== YOUR TASK ==
Please count the lines in the material below that contain the string "kern" with matching case, and reply with the number alone.

== SOURCE DATA ==
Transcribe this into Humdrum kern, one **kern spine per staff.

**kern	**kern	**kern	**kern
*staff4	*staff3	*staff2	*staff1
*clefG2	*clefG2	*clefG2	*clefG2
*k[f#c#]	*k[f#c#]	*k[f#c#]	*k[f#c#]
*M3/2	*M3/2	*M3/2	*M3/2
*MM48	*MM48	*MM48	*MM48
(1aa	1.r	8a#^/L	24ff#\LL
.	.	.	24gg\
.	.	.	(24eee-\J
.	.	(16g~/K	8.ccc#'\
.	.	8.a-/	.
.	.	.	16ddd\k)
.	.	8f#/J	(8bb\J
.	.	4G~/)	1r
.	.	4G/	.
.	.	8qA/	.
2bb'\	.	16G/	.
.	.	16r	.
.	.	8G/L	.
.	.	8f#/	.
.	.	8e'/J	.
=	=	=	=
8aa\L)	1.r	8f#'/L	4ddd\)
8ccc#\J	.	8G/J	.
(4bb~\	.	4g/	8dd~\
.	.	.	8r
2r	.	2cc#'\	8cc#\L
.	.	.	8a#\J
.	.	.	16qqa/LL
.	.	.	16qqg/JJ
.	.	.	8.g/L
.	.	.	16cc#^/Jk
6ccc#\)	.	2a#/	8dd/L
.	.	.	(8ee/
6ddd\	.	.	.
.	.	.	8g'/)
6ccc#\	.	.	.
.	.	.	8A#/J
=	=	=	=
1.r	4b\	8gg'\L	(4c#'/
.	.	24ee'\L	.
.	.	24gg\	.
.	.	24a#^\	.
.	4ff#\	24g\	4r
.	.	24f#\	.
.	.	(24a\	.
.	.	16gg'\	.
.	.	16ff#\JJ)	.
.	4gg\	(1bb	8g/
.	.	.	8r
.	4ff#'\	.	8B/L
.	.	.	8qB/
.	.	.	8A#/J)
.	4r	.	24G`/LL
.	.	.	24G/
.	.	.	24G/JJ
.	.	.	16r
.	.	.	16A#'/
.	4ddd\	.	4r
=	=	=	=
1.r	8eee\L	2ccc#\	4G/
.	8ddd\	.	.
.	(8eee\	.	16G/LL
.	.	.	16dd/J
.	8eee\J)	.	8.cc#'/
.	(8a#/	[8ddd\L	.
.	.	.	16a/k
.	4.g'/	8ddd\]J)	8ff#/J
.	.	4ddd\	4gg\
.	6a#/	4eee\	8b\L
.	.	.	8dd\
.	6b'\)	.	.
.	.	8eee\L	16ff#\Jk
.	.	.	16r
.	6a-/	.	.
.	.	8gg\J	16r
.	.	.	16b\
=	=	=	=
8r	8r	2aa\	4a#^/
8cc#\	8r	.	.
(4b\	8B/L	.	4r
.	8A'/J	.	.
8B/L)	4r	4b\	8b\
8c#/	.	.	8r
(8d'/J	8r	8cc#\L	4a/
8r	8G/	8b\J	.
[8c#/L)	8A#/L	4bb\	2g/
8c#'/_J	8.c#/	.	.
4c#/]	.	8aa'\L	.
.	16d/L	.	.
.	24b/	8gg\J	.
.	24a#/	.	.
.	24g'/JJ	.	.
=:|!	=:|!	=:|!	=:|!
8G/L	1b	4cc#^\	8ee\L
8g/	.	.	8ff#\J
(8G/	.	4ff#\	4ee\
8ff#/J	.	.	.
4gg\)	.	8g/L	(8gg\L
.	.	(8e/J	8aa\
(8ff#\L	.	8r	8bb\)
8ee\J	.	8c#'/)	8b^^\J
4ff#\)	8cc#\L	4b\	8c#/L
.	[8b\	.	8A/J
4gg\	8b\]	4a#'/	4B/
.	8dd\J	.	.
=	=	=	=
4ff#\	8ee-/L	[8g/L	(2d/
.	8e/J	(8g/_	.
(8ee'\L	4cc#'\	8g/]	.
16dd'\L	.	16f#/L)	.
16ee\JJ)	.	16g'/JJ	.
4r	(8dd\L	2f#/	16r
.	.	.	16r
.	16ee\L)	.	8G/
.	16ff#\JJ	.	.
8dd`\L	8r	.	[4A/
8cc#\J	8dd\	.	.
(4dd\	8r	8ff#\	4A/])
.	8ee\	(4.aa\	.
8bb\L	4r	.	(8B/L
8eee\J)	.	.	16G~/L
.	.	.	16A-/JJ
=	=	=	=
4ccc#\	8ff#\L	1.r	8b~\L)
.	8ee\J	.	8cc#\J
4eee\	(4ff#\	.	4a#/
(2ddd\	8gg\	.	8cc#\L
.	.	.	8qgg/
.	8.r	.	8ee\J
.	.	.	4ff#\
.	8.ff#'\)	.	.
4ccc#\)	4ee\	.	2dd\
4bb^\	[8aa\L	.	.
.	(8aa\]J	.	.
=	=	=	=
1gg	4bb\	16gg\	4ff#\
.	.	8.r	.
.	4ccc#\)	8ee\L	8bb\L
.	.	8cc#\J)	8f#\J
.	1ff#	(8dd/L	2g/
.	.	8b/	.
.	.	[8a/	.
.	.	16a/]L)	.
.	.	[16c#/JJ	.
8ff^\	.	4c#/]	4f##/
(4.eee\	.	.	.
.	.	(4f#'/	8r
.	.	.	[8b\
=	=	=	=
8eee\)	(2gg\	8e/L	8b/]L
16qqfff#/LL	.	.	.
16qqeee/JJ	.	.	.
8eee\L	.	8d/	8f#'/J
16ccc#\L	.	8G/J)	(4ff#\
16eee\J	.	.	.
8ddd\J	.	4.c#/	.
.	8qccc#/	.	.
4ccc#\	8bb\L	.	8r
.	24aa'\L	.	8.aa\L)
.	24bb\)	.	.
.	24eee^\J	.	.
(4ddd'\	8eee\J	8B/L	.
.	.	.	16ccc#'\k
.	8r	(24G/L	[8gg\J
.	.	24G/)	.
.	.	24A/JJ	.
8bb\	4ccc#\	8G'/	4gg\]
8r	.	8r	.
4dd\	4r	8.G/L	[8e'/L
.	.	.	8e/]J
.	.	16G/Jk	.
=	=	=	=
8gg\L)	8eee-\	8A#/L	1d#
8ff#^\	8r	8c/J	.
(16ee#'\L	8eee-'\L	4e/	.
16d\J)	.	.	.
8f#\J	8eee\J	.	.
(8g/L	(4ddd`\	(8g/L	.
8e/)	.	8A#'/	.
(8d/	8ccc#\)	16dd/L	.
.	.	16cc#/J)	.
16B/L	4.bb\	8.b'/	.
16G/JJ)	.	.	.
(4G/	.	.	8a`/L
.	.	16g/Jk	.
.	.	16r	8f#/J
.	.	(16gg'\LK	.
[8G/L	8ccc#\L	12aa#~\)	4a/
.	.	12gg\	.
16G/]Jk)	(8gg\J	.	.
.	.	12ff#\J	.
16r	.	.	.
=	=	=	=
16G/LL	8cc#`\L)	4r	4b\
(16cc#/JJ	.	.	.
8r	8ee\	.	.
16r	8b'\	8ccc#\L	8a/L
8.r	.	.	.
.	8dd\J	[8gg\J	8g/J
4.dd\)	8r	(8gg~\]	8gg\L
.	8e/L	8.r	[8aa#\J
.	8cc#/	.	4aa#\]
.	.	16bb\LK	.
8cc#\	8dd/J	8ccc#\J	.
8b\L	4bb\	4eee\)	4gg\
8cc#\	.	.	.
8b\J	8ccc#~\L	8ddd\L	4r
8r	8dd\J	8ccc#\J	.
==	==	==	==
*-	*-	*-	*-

== SOLUTION TO THIS PROBLEM ==
2